* EXERCISE OBJECTIVE *
Lines from the one containing "DIGITS3 pin DIO: RX2 -> D19" through the end of the data below are to be transcribed exactly; leave out all others.
*****
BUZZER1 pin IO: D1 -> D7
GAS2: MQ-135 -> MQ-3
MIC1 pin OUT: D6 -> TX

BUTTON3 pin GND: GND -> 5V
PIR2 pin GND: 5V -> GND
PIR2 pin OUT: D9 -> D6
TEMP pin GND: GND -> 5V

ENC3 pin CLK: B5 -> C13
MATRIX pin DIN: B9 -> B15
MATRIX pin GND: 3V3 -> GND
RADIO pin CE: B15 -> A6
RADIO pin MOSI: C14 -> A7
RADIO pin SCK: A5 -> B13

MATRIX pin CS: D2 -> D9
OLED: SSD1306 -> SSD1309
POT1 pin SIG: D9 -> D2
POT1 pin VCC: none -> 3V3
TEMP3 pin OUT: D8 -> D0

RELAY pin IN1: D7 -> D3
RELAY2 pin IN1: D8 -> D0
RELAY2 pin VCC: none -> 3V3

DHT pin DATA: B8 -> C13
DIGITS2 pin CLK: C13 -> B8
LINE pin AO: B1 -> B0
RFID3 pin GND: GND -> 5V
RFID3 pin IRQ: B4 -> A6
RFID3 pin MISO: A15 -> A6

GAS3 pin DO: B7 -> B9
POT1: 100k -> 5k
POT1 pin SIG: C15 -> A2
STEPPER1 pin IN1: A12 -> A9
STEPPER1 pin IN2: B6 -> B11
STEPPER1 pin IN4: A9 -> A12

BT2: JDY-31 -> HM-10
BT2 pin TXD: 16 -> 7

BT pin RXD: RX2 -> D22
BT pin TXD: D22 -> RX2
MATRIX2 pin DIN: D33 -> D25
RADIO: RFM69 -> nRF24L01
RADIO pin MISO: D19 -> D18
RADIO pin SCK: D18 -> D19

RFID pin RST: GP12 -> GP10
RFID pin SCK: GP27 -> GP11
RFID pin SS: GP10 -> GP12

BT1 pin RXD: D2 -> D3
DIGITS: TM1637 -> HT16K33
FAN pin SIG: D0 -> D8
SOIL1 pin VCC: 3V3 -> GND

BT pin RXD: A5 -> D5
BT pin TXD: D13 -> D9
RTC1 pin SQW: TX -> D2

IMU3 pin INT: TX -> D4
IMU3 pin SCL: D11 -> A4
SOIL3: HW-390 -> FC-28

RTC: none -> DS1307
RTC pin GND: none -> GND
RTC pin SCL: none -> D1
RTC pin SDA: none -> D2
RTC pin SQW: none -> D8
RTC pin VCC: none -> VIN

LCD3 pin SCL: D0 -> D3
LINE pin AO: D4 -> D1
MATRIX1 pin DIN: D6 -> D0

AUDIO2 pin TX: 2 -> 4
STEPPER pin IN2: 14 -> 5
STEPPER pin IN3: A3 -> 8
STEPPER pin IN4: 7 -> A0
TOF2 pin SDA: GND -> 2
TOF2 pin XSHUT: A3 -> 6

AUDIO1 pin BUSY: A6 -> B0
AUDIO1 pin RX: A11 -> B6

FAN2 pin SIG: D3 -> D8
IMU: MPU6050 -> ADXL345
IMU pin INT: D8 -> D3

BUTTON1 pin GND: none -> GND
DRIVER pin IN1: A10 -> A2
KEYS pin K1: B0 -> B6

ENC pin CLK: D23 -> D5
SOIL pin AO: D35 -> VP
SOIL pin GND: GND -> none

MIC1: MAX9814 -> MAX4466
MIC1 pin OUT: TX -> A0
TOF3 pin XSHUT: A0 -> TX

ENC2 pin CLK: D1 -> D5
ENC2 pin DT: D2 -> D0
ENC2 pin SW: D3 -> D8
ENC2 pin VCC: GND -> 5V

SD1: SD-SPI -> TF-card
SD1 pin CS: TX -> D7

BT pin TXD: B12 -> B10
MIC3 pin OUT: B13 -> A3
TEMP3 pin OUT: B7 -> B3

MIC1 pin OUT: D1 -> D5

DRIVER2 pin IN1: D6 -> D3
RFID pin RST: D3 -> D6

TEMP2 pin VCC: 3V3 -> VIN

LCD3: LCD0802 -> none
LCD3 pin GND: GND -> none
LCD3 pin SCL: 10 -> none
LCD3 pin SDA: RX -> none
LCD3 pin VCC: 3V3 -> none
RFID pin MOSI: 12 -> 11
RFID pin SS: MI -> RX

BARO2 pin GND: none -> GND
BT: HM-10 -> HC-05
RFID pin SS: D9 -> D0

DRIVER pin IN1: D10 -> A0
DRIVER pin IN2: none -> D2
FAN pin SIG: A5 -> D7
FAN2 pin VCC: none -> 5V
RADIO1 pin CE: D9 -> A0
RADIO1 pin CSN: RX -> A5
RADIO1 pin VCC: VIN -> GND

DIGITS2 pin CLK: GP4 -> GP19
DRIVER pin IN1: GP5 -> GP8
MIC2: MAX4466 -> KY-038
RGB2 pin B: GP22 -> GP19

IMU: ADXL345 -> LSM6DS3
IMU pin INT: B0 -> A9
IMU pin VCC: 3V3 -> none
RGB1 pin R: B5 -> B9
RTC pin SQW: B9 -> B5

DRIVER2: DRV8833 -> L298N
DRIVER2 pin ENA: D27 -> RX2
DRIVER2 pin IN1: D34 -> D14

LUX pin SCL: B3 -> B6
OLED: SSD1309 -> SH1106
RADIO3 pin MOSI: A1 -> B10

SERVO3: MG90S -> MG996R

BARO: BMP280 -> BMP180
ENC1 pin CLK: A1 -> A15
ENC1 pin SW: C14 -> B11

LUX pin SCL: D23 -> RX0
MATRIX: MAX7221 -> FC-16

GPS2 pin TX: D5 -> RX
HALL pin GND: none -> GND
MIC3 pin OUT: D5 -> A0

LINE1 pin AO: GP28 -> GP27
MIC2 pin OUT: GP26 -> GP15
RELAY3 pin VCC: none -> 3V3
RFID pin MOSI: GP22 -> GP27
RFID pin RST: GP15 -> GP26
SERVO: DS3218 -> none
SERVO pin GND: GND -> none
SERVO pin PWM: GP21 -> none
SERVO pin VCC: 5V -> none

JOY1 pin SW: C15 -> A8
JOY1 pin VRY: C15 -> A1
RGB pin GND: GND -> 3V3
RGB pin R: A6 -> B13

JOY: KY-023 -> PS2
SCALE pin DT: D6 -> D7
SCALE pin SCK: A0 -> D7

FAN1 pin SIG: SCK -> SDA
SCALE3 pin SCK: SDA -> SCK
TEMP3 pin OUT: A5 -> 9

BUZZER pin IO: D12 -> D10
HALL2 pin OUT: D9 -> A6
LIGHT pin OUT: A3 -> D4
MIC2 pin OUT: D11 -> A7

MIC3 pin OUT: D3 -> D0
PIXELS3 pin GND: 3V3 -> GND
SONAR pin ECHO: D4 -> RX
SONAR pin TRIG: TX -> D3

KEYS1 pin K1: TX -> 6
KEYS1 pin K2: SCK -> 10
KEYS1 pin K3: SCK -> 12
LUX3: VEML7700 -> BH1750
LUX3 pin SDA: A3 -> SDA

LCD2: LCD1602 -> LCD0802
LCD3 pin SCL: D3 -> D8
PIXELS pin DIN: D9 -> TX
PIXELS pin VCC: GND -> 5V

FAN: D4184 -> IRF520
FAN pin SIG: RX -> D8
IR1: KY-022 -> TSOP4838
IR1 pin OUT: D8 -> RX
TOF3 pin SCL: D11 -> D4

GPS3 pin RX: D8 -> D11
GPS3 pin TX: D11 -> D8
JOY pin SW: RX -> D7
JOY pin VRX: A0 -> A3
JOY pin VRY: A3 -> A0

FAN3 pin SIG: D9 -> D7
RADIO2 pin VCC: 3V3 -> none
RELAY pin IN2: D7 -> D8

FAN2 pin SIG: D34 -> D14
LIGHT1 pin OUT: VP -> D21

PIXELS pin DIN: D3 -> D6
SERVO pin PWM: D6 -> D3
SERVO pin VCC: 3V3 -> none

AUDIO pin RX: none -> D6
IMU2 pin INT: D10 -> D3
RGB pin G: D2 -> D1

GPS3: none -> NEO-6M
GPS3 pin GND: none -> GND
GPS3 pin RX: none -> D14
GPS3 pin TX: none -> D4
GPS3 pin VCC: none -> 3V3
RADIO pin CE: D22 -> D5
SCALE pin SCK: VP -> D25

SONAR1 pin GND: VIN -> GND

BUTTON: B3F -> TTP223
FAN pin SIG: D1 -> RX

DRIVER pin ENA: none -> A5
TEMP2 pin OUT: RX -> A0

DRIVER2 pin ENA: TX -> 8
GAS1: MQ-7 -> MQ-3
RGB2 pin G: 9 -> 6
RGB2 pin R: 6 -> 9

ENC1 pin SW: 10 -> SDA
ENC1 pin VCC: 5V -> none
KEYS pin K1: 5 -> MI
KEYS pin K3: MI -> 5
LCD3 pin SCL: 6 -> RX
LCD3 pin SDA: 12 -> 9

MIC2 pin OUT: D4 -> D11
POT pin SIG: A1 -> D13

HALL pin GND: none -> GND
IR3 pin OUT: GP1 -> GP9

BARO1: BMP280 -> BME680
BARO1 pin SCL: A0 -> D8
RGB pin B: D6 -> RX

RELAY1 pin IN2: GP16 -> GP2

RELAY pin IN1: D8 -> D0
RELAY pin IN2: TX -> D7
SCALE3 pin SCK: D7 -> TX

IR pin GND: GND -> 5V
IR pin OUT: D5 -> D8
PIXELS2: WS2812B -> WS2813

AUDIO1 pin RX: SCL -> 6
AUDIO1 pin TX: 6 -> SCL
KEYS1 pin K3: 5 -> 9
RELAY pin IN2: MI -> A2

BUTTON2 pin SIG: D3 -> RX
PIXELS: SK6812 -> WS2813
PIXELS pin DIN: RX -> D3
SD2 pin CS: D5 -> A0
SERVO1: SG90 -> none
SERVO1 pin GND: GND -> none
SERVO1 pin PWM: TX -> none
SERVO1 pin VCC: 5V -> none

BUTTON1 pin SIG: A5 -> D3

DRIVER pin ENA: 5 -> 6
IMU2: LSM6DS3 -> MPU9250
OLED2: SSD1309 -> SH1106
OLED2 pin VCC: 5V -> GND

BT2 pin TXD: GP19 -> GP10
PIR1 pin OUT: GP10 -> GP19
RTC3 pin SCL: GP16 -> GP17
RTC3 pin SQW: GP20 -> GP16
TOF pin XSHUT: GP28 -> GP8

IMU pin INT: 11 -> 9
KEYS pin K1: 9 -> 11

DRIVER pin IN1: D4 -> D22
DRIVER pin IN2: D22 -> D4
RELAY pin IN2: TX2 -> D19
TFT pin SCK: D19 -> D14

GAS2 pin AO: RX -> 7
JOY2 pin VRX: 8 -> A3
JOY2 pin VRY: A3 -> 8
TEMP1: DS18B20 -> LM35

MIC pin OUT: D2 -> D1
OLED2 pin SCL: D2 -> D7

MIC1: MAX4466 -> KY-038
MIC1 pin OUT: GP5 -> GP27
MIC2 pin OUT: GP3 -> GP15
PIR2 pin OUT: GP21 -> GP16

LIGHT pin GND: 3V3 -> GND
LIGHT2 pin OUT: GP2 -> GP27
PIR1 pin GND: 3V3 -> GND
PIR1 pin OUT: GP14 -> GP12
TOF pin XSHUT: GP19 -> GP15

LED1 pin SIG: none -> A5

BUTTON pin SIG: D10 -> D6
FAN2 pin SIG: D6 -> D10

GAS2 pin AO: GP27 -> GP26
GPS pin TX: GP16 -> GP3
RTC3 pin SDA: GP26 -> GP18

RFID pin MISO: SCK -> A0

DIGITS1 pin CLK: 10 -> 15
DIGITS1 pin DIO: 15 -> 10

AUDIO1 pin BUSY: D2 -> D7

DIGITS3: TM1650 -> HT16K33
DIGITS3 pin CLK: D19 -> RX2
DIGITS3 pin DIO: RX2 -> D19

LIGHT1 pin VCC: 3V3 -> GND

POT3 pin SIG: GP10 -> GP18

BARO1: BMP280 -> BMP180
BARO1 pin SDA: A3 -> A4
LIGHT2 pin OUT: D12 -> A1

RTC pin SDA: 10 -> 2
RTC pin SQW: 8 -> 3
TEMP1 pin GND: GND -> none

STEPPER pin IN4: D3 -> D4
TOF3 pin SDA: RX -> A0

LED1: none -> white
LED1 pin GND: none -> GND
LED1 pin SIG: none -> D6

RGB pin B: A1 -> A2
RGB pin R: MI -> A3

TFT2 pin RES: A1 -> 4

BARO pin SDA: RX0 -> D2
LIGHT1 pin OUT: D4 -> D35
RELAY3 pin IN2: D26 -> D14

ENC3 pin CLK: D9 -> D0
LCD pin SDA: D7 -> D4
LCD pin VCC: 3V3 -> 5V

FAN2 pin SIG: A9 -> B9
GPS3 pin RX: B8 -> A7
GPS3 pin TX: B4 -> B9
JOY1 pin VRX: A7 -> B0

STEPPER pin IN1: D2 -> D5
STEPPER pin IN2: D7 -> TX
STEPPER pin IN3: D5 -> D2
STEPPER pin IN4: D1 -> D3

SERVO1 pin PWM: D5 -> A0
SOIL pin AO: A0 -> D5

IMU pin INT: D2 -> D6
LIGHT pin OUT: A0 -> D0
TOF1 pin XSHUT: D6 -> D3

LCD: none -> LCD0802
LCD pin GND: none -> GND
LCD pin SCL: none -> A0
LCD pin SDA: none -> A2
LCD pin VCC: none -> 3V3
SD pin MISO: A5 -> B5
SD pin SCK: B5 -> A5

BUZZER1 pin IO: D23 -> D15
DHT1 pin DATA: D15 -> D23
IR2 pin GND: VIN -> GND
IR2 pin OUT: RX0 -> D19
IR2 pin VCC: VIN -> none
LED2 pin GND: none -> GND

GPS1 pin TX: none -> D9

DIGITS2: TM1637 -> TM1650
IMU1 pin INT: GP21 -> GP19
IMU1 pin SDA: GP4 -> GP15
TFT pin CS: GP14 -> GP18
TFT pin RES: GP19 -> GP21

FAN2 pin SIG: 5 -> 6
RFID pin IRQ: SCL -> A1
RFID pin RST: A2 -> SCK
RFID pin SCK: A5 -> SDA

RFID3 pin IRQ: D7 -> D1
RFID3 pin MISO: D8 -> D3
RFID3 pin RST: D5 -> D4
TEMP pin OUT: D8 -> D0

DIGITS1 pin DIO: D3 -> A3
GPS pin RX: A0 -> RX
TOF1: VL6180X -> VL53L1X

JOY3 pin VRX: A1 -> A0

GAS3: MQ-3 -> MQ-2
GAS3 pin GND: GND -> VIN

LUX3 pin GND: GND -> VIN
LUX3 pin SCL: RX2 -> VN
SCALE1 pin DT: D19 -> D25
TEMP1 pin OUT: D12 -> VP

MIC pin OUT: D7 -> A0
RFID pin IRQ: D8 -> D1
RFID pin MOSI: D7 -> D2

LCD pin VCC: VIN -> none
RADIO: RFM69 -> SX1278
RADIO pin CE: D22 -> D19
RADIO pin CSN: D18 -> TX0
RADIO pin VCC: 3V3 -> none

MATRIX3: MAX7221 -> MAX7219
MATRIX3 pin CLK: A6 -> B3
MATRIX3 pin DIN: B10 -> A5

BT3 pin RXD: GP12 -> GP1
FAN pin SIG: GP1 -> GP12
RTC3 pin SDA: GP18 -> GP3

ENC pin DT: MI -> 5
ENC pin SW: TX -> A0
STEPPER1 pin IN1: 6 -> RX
*****
* RESPONSE TO THIS TASK *
DIGITS3 pin DIO: RX2 -> D19

LIGHT1 pin VCC: 3V3 -> GND

POT3 pin SIG: GP10 -> GP18

BARO1: BMP280 -> BMP180
BARO1 pin SDA: A3 -> A4
LIGHT2 pin OUT: D12 -> A1

RTC pin SDA: 10 -> 2
RTC pin SQW: 8 -> 3
TEMP1 pin GND: GND -> none

STEPPER pin IN4: D3 -> D4
TOF3 pin SDA: RX -> A0

LED1: none -> white
LED1 pin GND: none -> GND
LED1 pin SIG: none -> D6

RGB pin B: A1 -> A2
RGB pin R: MI -> A3

TFT2 pin RES: A1 -> 4

BARO pin SDA: RX0 -> D2
LIGHT1 pin OUT: D4 -> D35
RELAY3 pin IN2: D26 -> D14

ENC3 pin CLK: D9 -> D0
LCD pin SDA: D7 -> D4
LCD pin VCC: 3V3 -> 5V

FAN2 pin SIG: A9 -> B9
GPS3 pin RX: B8 -> A7
GPS3 pin TX: B4 -> B9
JOY1 pin VRX: A7 -> B0

STEPPER pin IN1: D2 -> D5
STEPPER pin IN2: D7 -> TX
STEPPER pin IN3: D5 -> D2
STEPPER pin IN4: D1 -> D3

SERVO1 pin PWM: D5 -> A0
SOIL pin AO: A0 -> D5

IMU pin INT: D2 -> D6
LIGHT pin OUT: A0 -> D0
TOF1 pin XSHUT: D6 -> D3

LCD: none -> LCD0802
LCD pin GND: none -> GND
LCD pin SCL: none -> A0
LCD pin SDA: none -> A2
LCD pin VCC: none -> 3V3
SD pin MISO: A5 -> B5
SD pin SCK: B5 -> A5

BUZZER1 pin IO: D23 -> D15
DHT1 pin DATA: D15 -> D23
IR2 pin GND: VIN -> GND
IR2 pin OUT: RX0 -> D19
IR2 pin VCC: VIN -> none
LED2 pin GND: none -> GND

GPS1 pin TX: none -> D9

DIGITS2: TM1637 -> TM1650
IMU1 pin INT: GP21 -> GP19
IMU1 pin SDA: GP4 -> GP15
TFT pin CS: GP14 -> GP18
TFT pin RES: GP19 -> GP21

FAN2 pin SIG: 5 -> 6
RFID pin IRQ: SCL -> A1
RFID pin RST: A2 -> SCK
RFID pin SCK: A5 -> SDA

RFID3 pin IRQ: D7 -> D1
RFID3 pin MISO: D8 -> D3
RFID3 pin RST: D5 -> D4
TEMP pin OUT: D8 -> D0

DIGITS1 pin DIO: D3 -> A3
GPS pin RX: A0 -> RX
TOF1: VL6180X -> VL53L1X

JOY3 pin VRX: A1 -> A0

GAS3: MQ-3 -> MQ-2
GAS3 pin GND: GND -> VIN

LUX3 pin GND: GND -> VIN
LUX3 pin SCL: RX2 -> VN
SCALE1 pin DT: D19 -> D25
TEMP1 pin OUT: D12 -> VP

MIC pin OUT: D7 -> A0
RFID pin IRQ: D8 -> D1
RFID pin MOSI: D7 -> D2

LCD pin VCC: VIN -> none
RADIO: RFM69 -> SX1278
RADIO pin CE: D22 -> D19
RADIO pin CSN: D18 -> TX0
RADIO pin VCC: 3V3 -> none

MATRIX3: MAX7221 -> MAX7219
MATRIX3 pin CLK: A6 -> B3
MATRIX3 pin DIN: B10 -> A5

BT3 pin RXD: GP12 -> GP1
FAN pin SIG: GP1 -> GP12
RTC3 pin SDA: GP18 -> GP3

ENC pin DT: MI -> 5
ENC pin SW: TX -> A0
STEPPER1 pin IN1: 6 -> RX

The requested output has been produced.